--- DATASET RECORDS ---

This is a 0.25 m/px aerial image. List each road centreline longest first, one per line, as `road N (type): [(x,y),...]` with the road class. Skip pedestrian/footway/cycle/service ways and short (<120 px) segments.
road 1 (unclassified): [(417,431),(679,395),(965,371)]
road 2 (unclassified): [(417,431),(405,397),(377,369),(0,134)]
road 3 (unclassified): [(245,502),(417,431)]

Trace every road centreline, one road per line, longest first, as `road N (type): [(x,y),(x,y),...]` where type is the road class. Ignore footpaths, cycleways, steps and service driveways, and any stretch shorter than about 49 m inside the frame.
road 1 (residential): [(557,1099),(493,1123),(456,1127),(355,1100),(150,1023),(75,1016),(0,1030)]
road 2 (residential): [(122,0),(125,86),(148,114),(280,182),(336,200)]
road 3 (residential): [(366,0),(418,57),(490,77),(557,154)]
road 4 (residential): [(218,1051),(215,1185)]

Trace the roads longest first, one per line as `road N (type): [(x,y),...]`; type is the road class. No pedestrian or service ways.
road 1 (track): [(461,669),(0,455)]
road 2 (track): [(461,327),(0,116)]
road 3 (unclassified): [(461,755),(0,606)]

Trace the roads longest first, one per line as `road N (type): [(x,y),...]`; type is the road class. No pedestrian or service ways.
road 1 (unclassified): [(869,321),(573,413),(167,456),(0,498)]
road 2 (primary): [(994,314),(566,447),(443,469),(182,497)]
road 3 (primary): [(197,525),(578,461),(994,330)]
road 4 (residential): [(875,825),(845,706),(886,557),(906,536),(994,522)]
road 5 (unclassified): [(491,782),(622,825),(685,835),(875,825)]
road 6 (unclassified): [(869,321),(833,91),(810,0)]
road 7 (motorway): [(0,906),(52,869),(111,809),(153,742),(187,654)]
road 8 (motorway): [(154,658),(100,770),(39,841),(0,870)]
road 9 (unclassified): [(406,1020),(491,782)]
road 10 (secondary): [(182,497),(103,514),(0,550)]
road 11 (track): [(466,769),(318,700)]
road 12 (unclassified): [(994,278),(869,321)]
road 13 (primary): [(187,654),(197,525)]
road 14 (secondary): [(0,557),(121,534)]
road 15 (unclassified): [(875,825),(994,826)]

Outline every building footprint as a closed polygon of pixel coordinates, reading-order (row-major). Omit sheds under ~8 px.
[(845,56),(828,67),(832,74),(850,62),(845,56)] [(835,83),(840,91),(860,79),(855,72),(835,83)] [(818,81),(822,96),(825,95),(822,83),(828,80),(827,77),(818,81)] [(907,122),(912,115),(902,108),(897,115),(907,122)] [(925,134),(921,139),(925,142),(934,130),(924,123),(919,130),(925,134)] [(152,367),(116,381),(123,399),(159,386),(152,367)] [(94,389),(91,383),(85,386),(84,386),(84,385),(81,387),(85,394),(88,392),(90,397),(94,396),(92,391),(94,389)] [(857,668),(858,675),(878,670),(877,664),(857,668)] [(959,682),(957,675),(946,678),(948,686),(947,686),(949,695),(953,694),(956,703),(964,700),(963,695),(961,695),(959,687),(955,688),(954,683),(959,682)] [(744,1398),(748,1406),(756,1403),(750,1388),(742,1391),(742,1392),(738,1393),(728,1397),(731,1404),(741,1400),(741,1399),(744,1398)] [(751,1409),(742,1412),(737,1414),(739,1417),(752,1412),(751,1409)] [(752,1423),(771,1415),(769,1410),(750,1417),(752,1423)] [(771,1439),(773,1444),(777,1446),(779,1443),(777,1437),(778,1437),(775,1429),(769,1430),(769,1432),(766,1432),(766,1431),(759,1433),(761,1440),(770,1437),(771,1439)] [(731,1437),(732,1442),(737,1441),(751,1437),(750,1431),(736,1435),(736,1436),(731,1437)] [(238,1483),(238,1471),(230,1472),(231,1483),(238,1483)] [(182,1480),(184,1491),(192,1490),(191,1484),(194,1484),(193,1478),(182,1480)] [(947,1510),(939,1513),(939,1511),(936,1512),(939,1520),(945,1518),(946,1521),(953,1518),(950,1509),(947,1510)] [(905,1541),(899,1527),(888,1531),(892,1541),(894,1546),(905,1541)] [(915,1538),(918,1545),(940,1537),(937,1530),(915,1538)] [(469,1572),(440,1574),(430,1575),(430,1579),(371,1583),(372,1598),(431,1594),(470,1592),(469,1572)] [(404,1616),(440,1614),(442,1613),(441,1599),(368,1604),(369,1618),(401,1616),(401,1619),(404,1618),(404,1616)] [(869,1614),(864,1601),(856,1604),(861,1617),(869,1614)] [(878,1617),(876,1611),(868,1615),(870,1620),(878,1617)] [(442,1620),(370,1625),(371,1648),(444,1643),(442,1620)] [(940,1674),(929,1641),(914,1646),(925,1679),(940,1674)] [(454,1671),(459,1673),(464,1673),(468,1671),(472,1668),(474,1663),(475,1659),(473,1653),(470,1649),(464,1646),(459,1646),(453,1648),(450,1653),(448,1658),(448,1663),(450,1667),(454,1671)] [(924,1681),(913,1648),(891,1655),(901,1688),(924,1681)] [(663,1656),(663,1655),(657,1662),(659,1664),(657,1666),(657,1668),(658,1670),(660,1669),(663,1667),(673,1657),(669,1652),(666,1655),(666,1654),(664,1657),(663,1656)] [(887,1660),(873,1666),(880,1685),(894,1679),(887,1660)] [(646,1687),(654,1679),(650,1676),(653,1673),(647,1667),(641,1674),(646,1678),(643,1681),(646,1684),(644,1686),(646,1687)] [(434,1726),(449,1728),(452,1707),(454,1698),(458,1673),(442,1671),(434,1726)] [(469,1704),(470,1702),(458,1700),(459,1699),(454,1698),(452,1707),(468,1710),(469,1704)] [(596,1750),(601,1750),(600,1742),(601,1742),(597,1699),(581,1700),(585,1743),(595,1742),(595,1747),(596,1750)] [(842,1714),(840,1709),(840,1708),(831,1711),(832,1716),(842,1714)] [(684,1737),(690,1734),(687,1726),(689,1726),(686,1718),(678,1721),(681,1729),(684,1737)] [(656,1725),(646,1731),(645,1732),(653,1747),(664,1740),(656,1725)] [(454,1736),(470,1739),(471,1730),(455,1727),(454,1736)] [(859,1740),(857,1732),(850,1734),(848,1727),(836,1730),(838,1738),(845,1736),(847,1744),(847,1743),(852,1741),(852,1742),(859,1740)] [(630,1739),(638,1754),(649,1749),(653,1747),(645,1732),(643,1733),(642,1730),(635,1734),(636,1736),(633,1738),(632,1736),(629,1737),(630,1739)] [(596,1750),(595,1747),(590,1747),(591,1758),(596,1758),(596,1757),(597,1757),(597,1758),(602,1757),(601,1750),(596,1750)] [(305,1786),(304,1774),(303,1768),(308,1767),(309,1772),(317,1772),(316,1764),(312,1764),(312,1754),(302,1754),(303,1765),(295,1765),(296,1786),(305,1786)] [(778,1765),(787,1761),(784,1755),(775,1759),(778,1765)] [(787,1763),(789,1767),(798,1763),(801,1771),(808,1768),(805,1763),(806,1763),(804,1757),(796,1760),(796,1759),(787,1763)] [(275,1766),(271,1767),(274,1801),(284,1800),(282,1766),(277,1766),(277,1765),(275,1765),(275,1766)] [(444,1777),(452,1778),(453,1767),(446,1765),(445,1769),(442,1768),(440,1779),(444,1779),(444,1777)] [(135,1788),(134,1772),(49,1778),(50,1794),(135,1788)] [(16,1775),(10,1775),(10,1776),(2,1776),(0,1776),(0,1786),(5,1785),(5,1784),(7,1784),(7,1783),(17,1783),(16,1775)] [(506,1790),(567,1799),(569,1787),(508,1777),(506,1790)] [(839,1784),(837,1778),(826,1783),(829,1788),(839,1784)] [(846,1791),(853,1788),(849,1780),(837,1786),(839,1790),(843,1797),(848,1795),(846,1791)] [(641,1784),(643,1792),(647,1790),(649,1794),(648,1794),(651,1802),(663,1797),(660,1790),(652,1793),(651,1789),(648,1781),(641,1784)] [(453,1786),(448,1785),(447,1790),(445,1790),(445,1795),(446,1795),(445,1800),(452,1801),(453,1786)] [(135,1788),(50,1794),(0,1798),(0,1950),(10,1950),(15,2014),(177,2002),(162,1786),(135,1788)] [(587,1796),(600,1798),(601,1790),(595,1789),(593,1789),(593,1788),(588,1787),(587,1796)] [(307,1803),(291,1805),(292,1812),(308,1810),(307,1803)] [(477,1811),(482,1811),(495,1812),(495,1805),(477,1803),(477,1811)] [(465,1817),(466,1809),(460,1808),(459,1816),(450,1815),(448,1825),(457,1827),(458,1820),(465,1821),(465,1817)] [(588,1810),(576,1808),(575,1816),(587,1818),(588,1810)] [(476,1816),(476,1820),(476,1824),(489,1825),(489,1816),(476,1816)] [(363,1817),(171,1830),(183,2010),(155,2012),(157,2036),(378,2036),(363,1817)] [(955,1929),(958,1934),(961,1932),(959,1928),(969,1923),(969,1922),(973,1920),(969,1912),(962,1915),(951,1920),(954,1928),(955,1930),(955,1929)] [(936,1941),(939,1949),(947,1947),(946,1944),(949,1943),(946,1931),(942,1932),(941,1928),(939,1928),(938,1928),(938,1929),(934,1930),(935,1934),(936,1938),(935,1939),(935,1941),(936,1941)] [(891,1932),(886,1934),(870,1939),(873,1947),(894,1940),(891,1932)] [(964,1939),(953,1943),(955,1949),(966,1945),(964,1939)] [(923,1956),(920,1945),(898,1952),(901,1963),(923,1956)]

--- WORK REQUEST ---
Search the entries for the word "primary" and show every line that has it.

--- FINAL ANSWER ---
road 2 (primary): [(994,314),(566,447),(443,469),(182,497)]
road 3 (primary): [(197,525),(578,461),(994,330)]
road 13 (primary): [(187,654),(197,525)]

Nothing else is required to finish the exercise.